- [THE EXERCISE]: Rewrite every line of the records below as a Markdown table with the columns No. and Line, numbering the rows in order. Leave out blank lines and the pictures.

- [INPUT DATA]:
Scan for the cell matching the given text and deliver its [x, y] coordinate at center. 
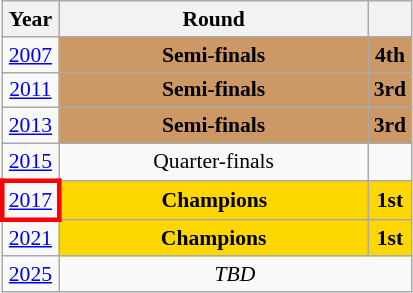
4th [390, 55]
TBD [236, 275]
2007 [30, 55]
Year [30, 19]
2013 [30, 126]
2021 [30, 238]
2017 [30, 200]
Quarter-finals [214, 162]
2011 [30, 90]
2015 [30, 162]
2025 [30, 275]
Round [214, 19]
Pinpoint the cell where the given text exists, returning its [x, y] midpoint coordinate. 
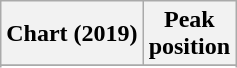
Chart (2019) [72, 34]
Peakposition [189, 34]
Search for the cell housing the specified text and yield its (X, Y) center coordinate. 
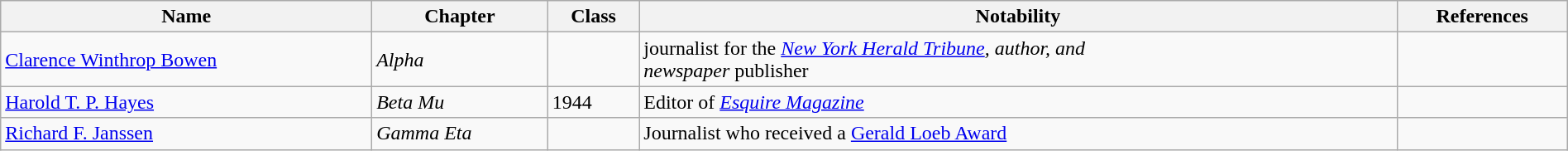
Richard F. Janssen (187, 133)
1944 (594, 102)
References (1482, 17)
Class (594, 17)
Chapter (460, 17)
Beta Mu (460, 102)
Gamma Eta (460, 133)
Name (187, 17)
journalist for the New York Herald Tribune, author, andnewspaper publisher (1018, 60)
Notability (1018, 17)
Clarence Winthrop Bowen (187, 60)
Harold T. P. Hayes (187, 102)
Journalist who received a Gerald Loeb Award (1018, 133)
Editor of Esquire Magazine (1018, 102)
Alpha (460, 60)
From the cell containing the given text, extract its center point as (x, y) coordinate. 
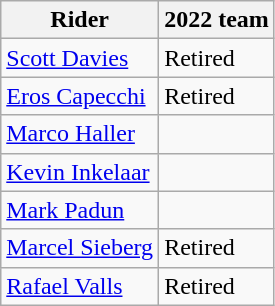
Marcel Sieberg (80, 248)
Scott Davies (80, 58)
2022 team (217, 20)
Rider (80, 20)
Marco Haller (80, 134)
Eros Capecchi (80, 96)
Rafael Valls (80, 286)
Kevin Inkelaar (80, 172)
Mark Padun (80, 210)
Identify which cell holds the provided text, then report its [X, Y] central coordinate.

- [FINAL RESULT]:
| No. | Line |
|---|---|
| 1 | Scan for the cell matching the given text and deliver its [x, y] coordinate at center.  |
| 2 | 4th [390, 55] |
| 3 | TBD [236, 275] |
| 4 | 2007 [30, 55] |
| 5 | Year [30, 19] |
| 6 | 2013 [30, 126] |
| 7 | 2021 [30, 238] |
| 8 | 2017 [30, 200] |
| 9 | Quarter-finals [214, 162] |
| 10 | 2011 [30, 90] |
| 11 | 2015 [30, 162] |
| 12 | 2025 [30, 275] |
| 13 | Round [214, 19] |
| 14 | Pinpoint the cell where the given text exists, returning its [x, y] midpoint coordinate.  |
| 15 | Chart (2019) [72, 34] |
| 16 | Peakposition [189, 34] |
| 17 | Search for the cell housing the specified text and yield its (X, Y) center coordinate.  |
| 18 | Richard F. Janssen (187, 133) |
| 19 | 1944 (594, 102) |
| 20 | References (1482, 17) |
| 21 | Class (594, 17) |
| 22 | Chapter (460, 17) |
| 23 | Beta Mu (460, 102) |
| 24 | Gamma Eta (460, 133) |
| 25 | Name (187, 17) |
| 26 | journalist for the New York Herald Tribune, author, andnewspaper publisher (1018, 60) |
| 27 | Notability (1018, 17) |
| 28 | Clarence Winthrop Bowen (187, 60) |
| 29 | Harold T. P. Hayes (187, 102) |
| 30 | Journalist who received a Gerald Loeb Award (1018, 133) |
| 31 | Editor of Esquire Magazine (1018, 102) |
| 32 | Alpha (460, 60) |
| 33 | From the cell containing the given text, extract its center point as (x, y) coordinate.  |
| 34 | Marcel Sieberg (80, 248) |
| 35 | Scott Davies (80, 58) |
| 36 | 2022 team (217, 20) |
| 37 | Rider (80, 20) |
| 38 | Marco Haller (80, 134) |
| 39 | Eros Capecchi (80, 96) |
| 40 | Rafael Valls (80, 286) |
| 41 | Kevin Inkelaar (80, 172) |
| 42 | Mark Padun (80, 210) |
| 43 | Identify which cell holds the provided text, then report its [X, Y] central coordinate. |